= Task to carry out =
Repeat only the stretch of lines below that runs from the line with "Someone repainted the bright" through the line with "Someone carried the brown", unaltered.

(Object correspondence data)
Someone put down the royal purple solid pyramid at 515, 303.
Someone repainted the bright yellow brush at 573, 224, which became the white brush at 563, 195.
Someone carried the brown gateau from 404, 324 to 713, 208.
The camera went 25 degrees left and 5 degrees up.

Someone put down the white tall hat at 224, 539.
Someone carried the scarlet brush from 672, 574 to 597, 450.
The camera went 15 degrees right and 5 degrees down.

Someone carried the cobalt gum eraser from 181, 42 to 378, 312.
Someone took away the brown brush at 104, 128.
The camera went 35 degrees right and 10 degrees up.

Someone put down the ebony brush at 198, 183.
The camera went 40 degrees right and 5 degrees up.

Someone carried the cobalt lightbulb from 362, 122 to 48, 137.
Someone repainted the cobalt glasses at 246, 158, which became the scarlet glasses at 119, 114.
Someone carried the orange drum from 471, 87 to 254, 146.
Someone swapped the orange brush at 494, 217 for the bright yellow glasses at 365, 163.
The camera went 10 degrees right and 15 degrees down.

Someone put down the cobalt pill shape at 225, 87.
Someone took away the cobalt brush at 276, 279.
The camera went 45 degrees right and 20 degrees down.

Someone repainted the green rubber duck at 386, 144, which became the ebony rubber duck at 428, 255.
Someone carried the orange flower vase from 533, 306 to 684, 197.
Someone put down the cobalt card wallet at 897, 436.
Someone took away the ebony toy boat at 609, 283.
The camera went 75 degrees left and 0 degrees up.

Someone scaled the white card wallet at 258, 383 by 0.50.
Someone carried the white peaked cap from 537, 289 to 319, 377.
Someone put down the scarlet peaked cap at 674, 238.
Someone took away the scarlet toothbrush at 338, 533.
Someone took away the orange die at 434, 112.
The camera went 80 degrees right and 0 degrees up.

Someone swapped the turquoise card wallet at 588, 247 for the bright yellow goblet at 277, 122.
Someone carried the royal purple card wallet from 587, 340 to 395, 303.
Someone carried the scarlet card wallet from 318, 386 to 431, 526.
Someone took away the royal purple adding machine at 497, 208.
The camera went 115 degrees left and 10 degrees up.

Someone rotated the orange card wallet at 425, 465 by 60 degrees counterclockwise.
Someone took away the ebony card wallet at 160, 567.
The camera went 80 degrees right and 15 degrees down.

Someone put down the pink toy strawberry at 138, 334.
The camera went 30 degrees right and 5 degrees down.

= Written response =
Someone repainted the bright yellow brush at 573, 224, which became the white brush at 563, 195.
Someone carried the brown gateau from 404, 324 to 713, 208.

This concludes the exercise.